(begin)

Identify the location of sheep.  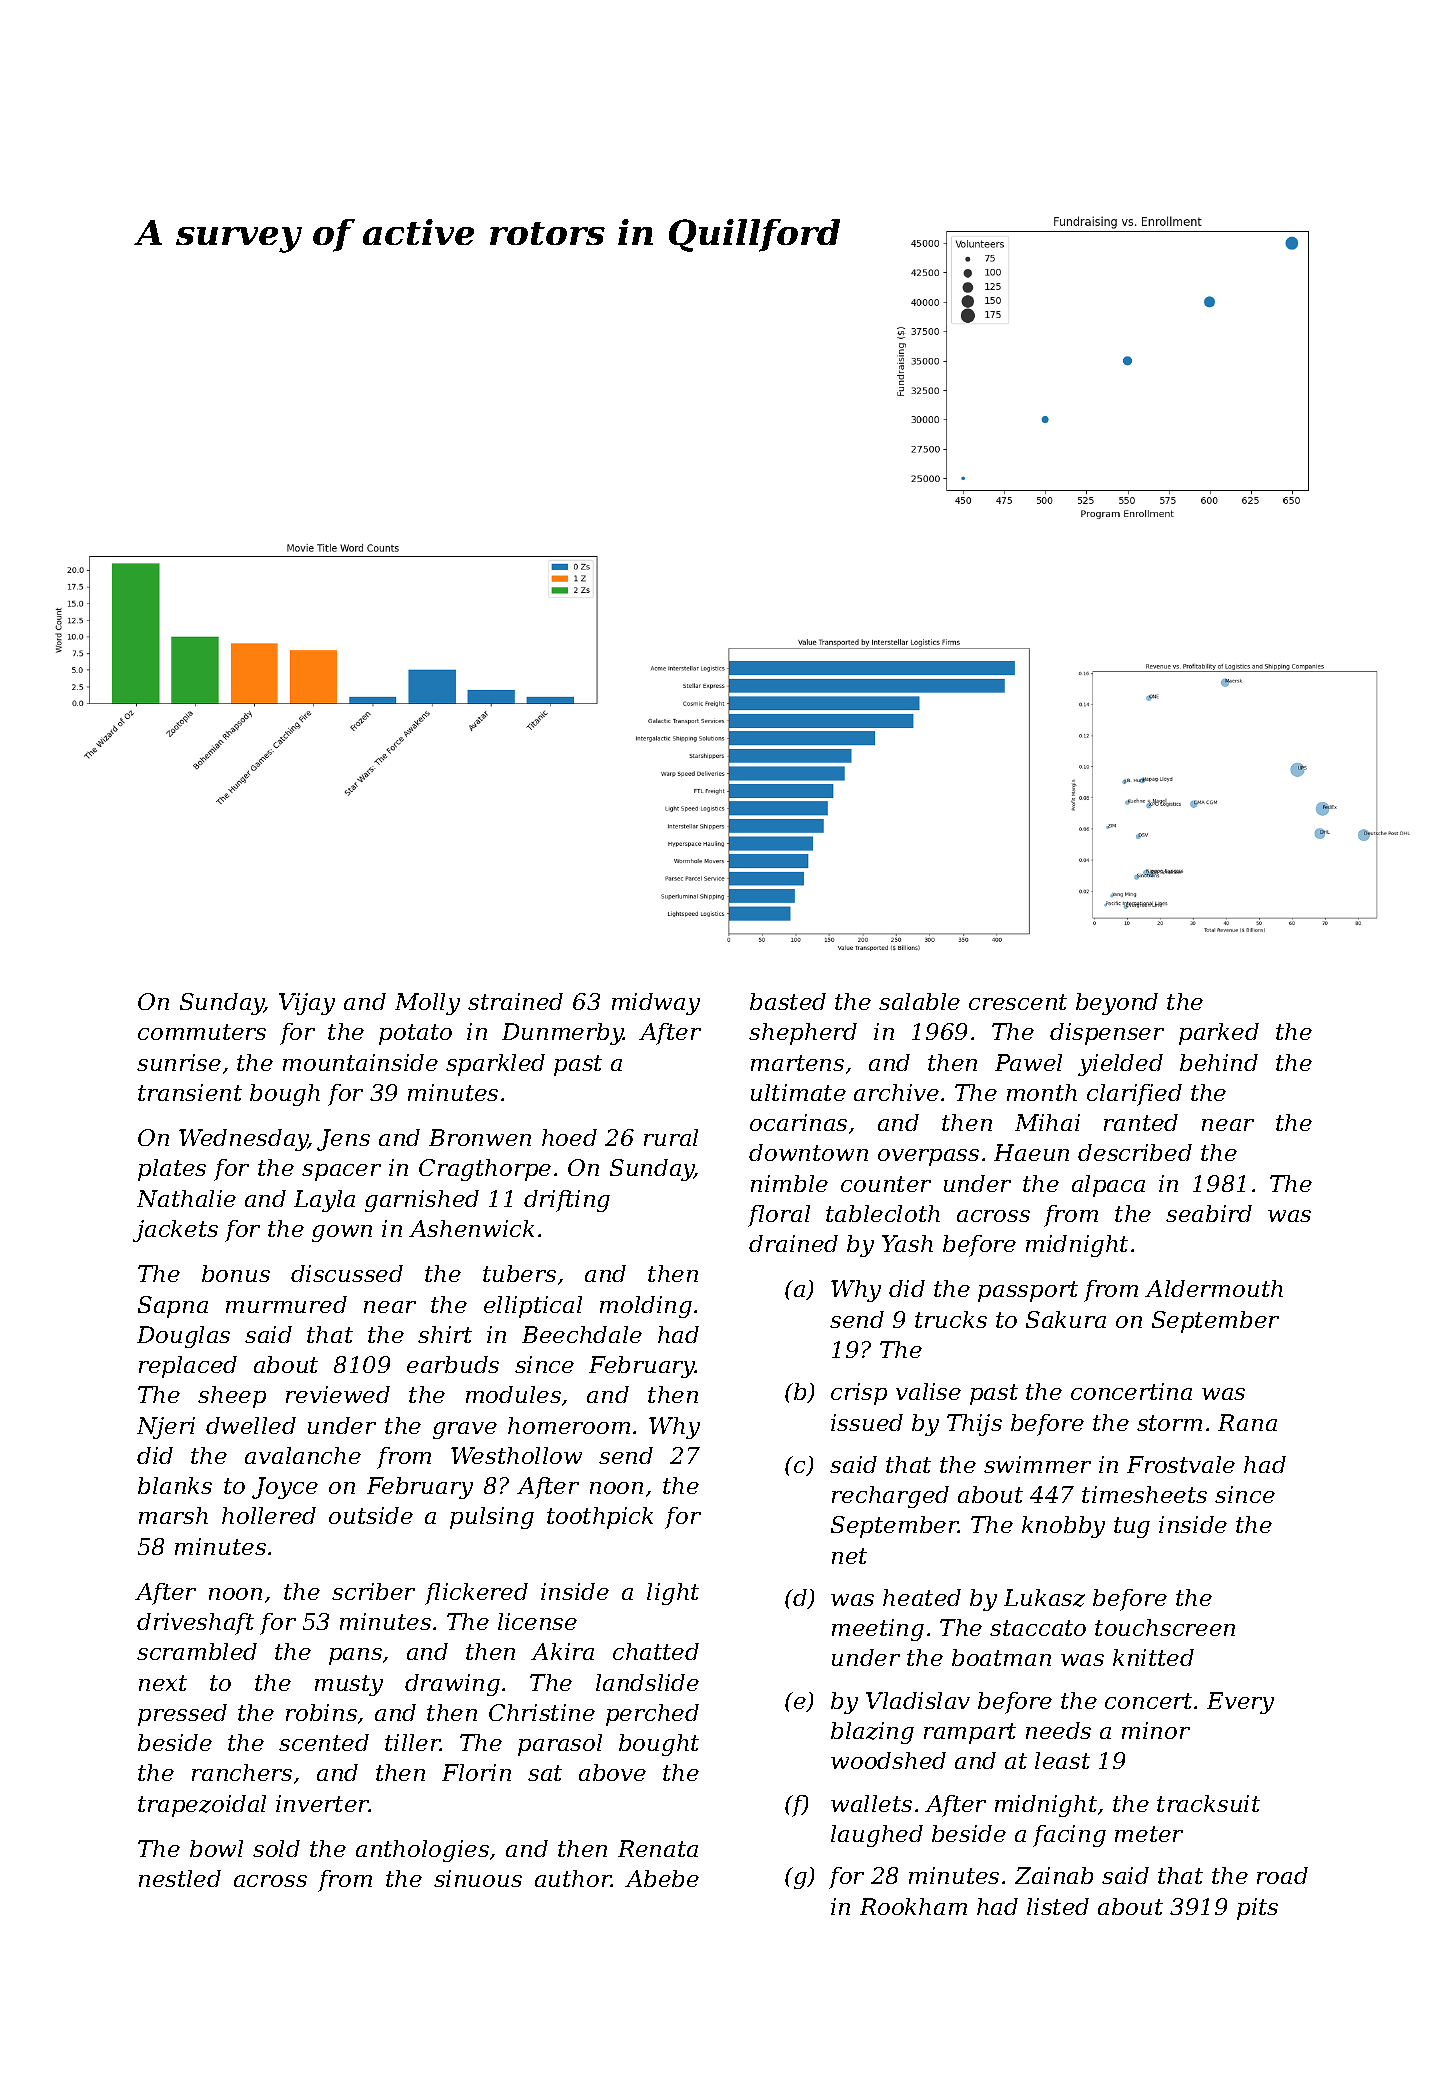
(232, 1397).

(end)
(begin)

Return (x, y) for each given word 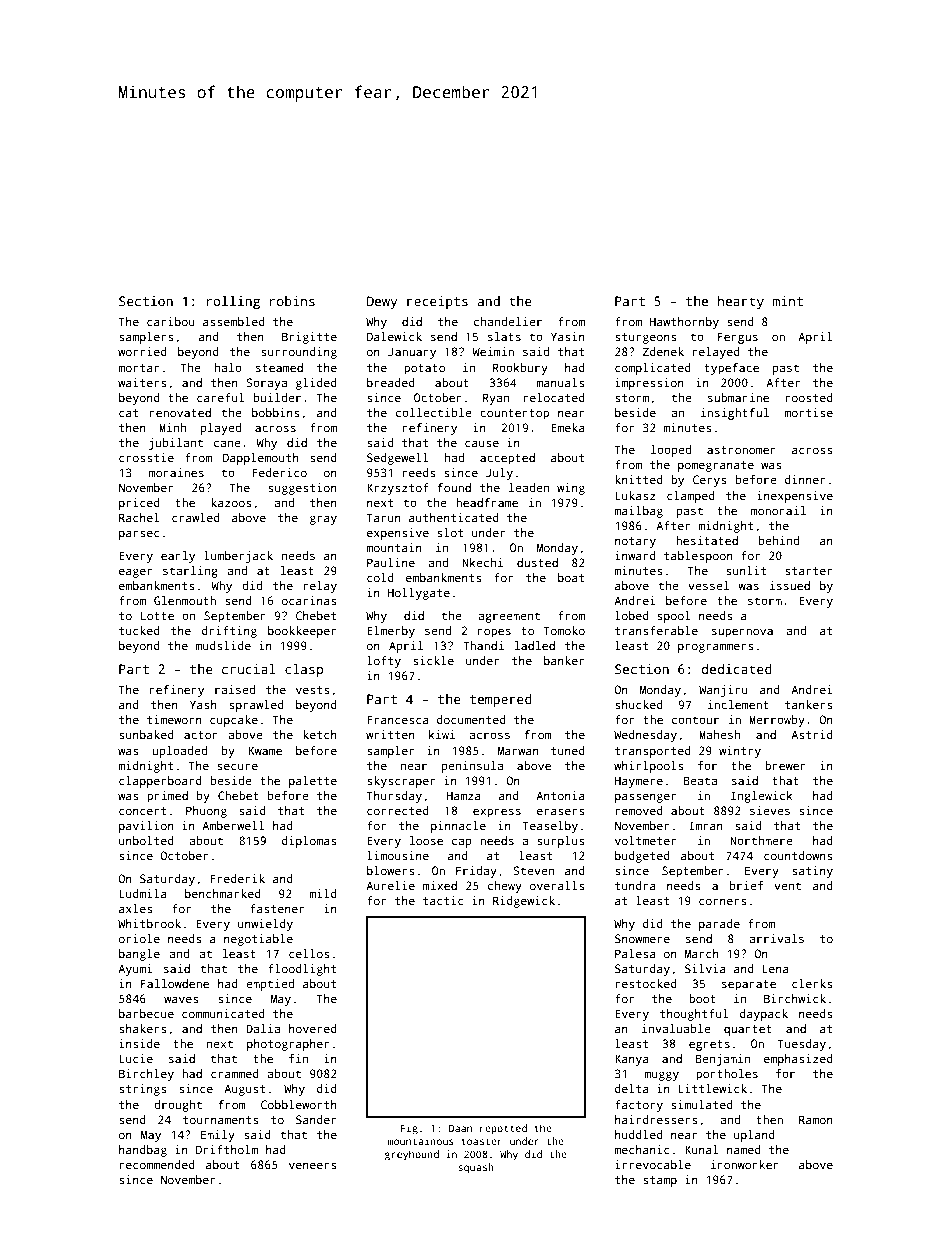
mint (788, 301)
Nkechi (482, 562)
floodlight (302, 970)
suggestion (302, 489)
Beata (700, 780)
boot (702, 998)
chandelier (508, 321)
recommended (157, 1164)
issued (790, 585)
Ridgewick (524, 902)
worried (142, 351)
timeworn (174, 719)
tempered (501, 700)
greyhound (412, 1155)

(end)
(begin)

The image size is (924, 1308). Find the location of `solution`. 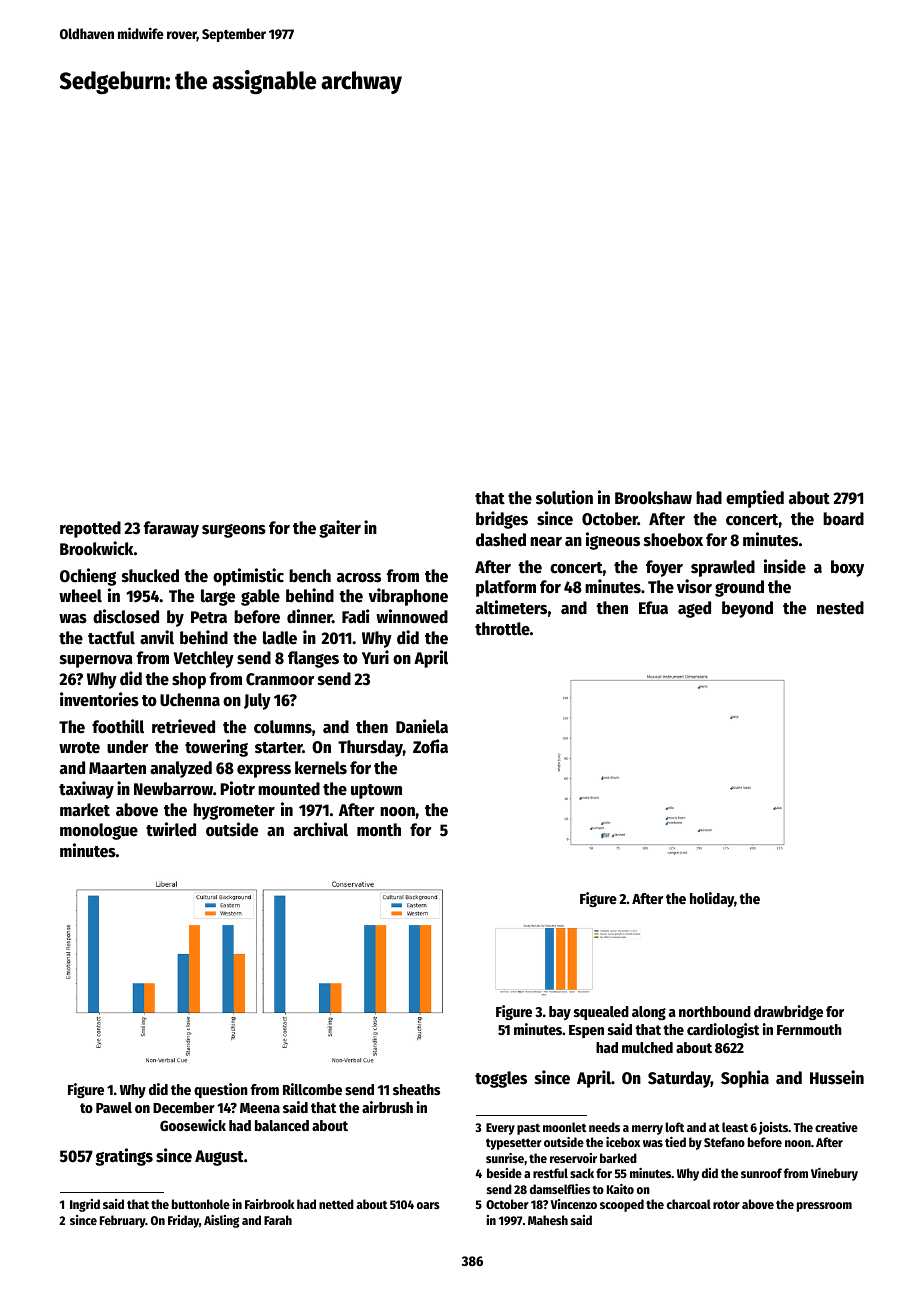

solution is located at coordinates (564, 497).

(end)

▶ [Requirement]
Scale up the lines starting with the one that has "Beata (700, 780)" and ending after the one that has "greyhound (412, 1155)". Write out each of these lines again in full, word included, with every coordinate multiplied by 1.75 and rounded to a whole number (halves round up), and leave out all other lines.

▶ [The solution]
Beata (1225, 1365)
boot (1229, 1747)
chandelier (889, 562)
recommended (275, 2037)
issued (1383, 1024)
Ridgewick (917, 1579)
worried (249, 614)
timeworn (305, 1258)
tempered (877, 1225)
greyhound (721, 2021)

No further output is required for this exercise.